───── Provided entries ─────

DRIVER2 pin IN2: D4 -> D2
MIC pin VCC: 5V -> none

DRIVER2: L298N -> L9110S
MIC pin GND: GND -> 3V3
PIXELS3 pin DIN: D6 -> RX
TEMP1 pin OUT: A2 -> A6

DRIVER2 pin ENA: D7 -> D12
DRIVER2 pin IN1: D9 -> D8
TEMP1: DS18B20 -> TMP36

─────
───── Provided entries ─────

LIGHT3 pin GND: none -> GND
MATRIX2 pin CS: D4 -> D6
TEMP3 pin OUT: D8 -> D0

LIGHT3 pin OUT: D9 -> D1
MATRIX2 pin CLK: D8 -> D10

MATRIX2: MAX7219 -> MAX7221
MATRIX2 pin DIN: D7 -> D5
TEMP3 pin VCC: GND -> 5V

─────
───── Provided entries ─────

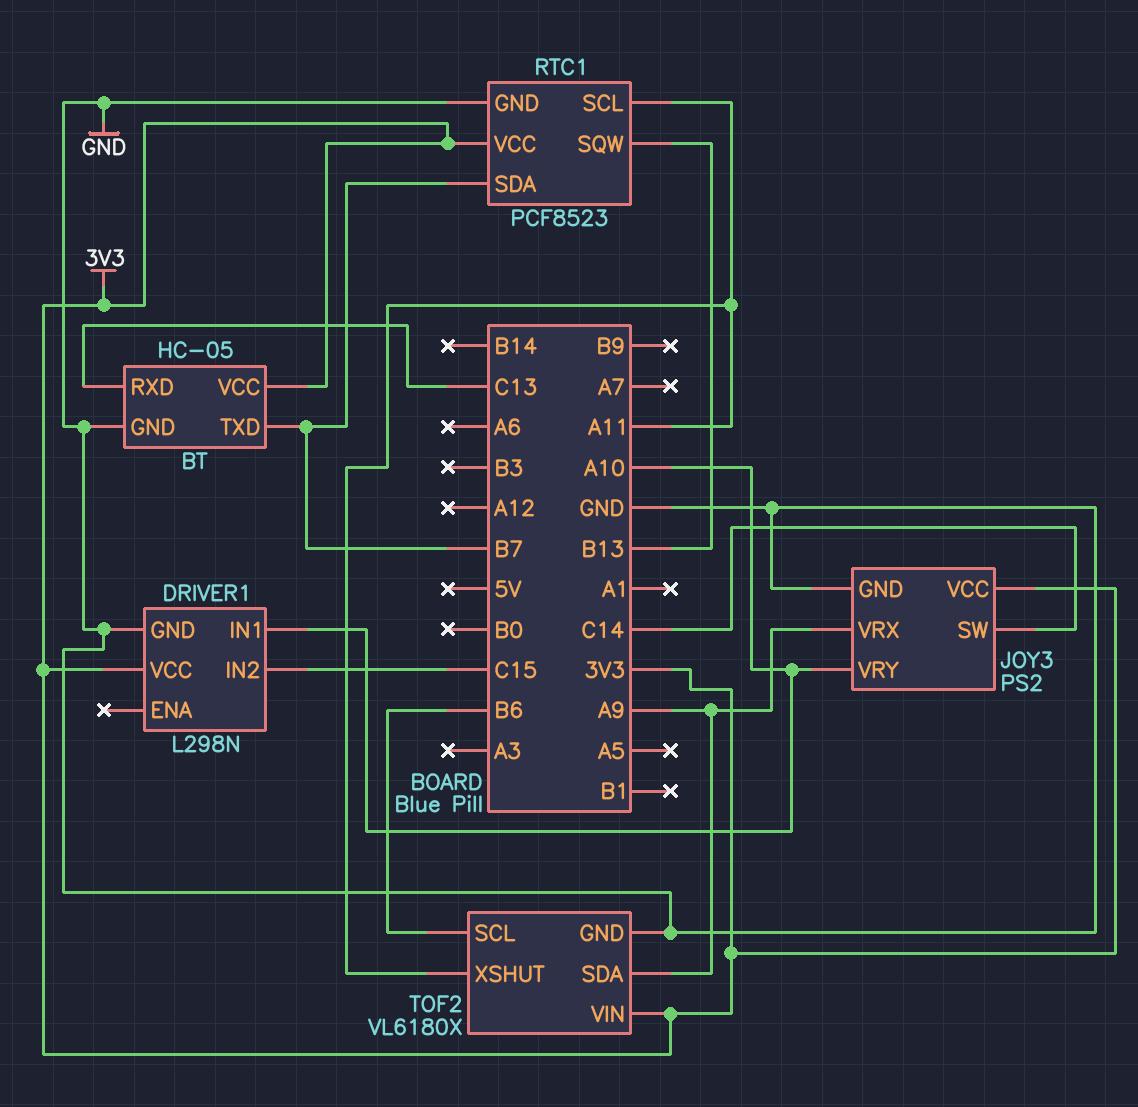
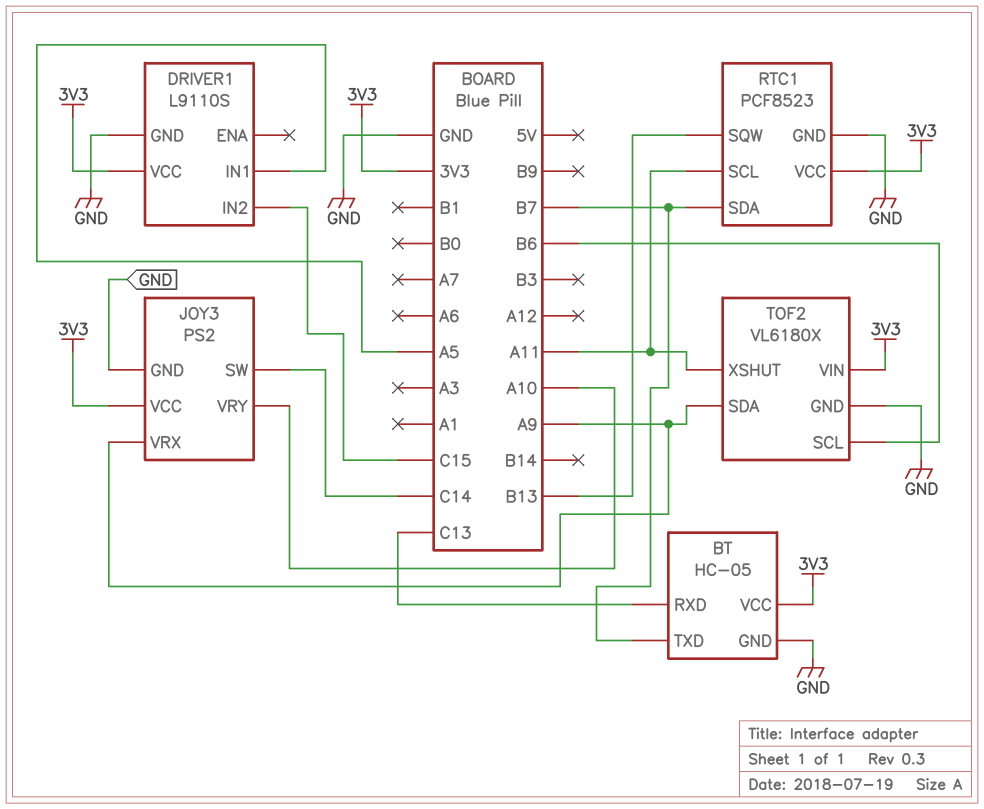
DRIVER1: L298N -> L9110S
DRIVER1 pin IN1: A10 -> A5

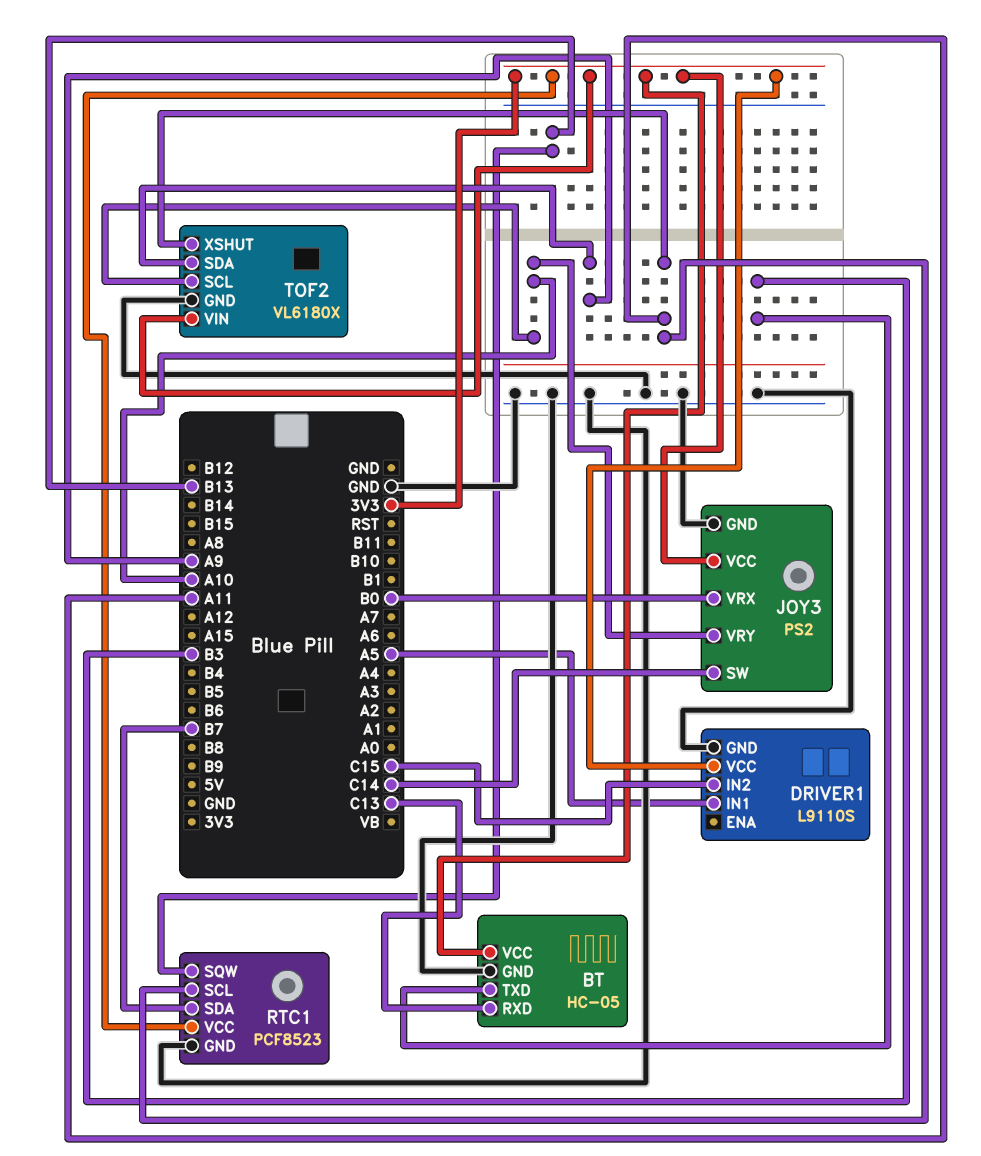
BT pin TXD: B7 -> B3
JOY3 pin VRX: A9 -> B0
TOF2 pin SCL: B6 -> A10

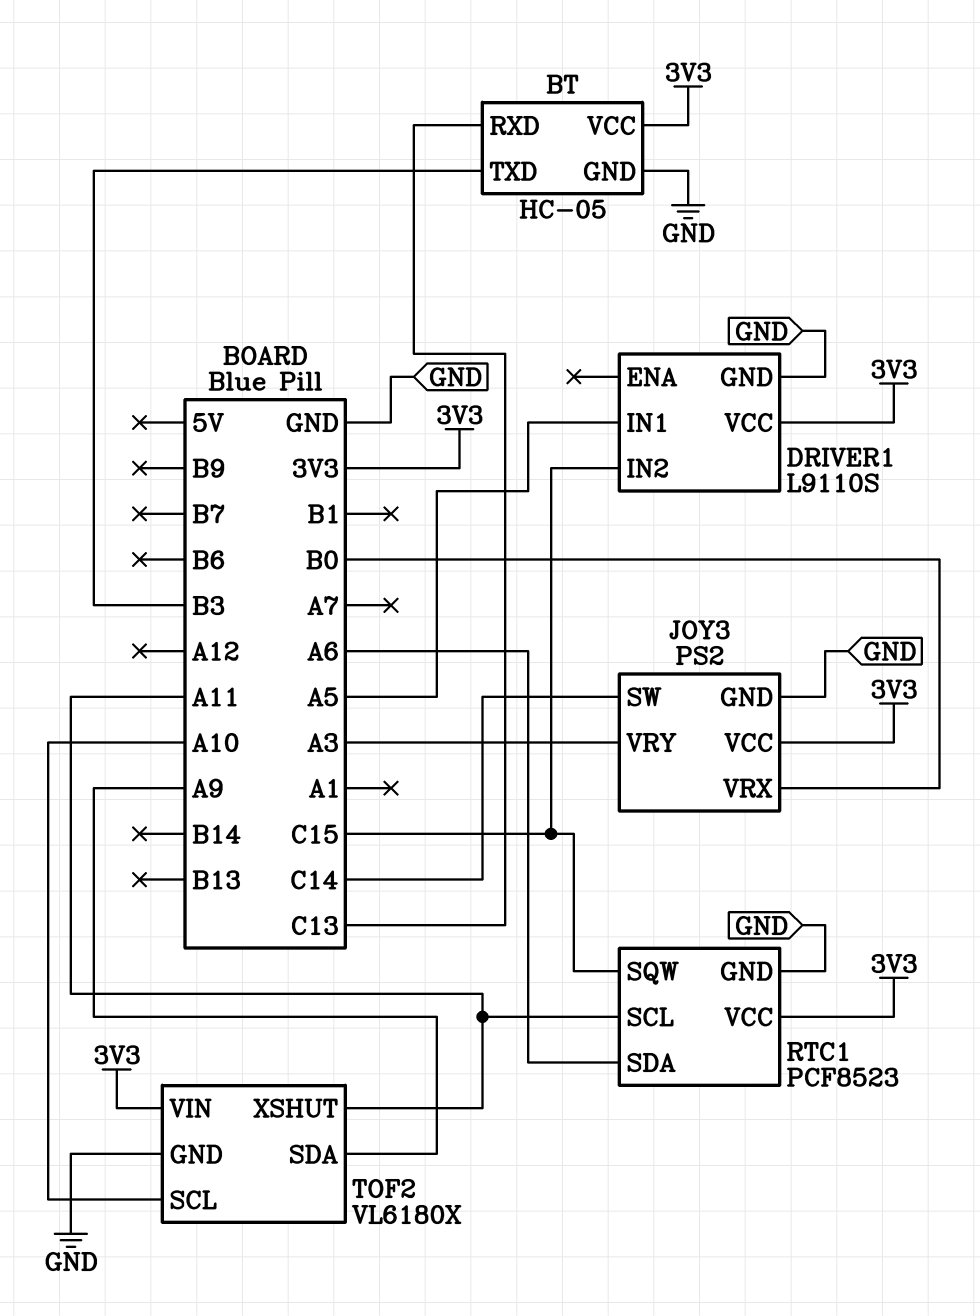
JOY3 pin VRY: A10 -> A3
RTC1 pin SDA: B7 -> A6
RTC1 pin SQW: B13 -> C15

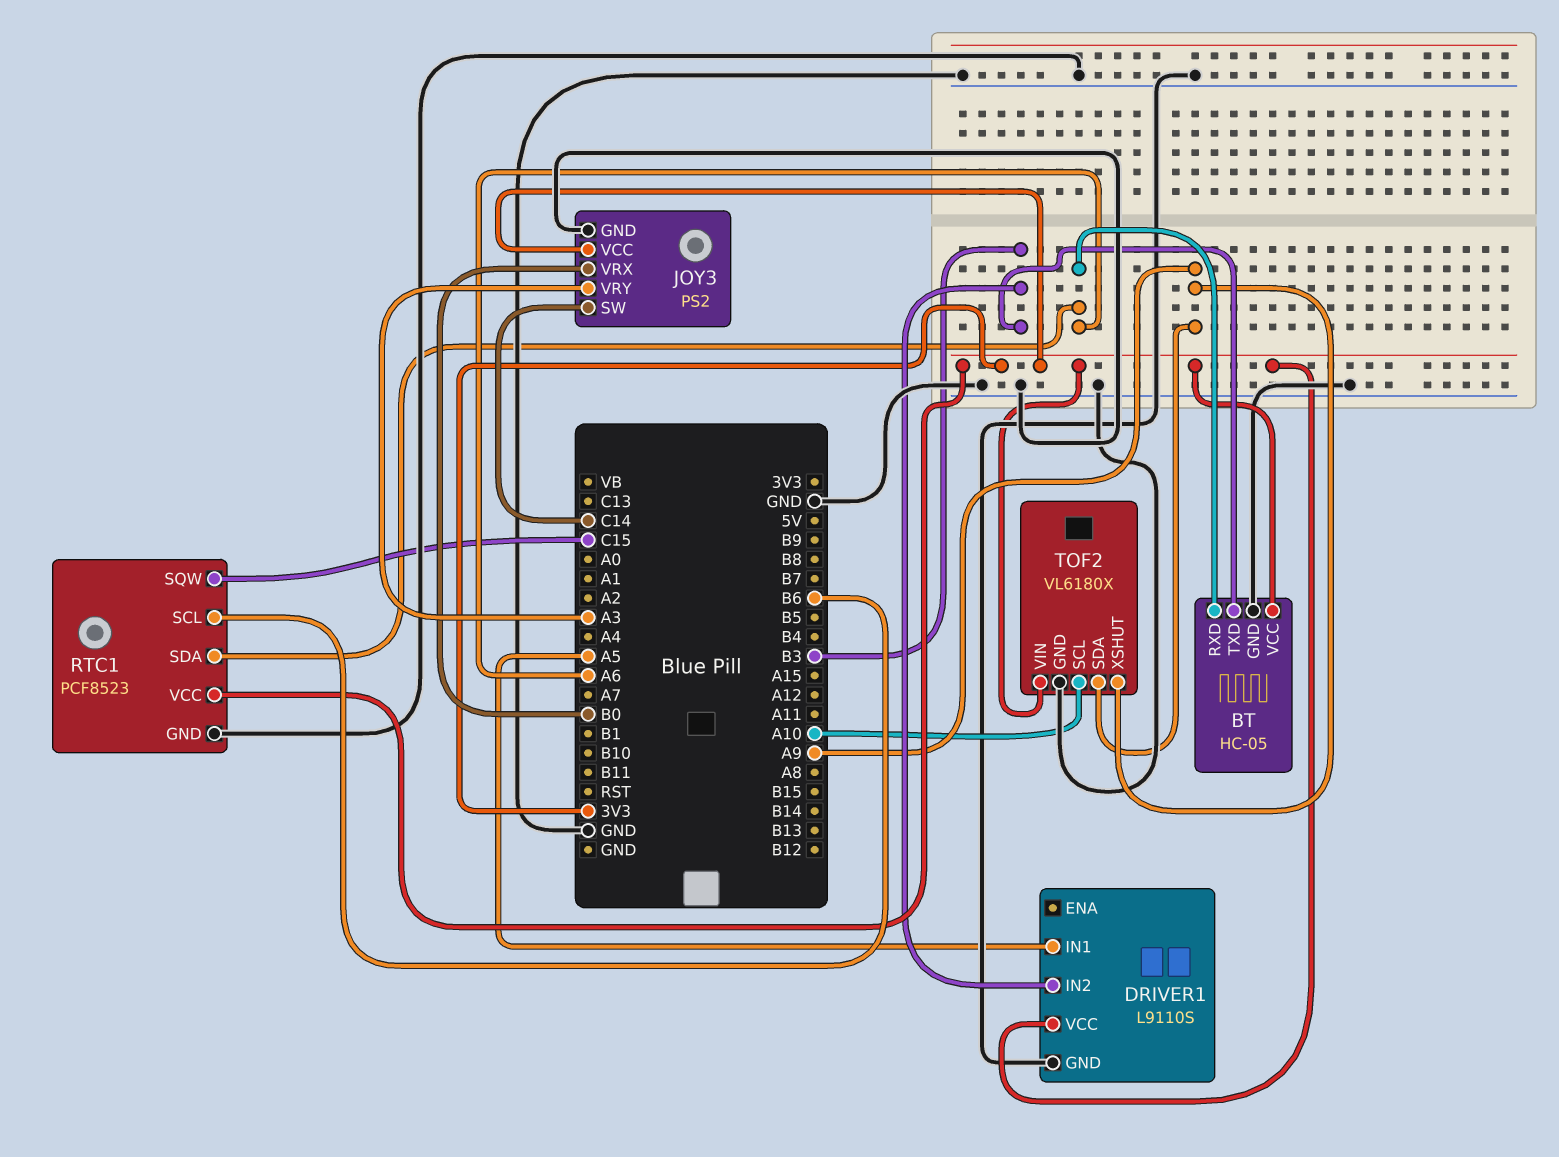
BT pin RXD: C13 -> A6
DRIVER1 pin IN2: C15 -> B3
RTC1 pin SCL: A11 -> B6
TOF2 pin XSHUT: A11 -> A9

─────

▶ Work instructions:
Go to the line with "DRIVER2 pin IN2: D4 -> D2" in the entries above and repeat every line from there through the line with "TEMP1: DS18B20 -> TMP36", exactly and with no other text.

▶ Result:
DRIVER2 pin IN2: D4 -> D2
MIC pin VCC: 5V -> none

DRIVER2: L298N -> L9110S
MIC pin GND: GND -> 3V3
PIXELS3 pin DIN: D6 -> RX
TEMP1 pin OUT: A2 -> A6

DRIVER2 pin ENA: D7 -> D12
DRIVER2 pin IN1: D9 -> D8
TEMP1: DS18B20 -> TMP36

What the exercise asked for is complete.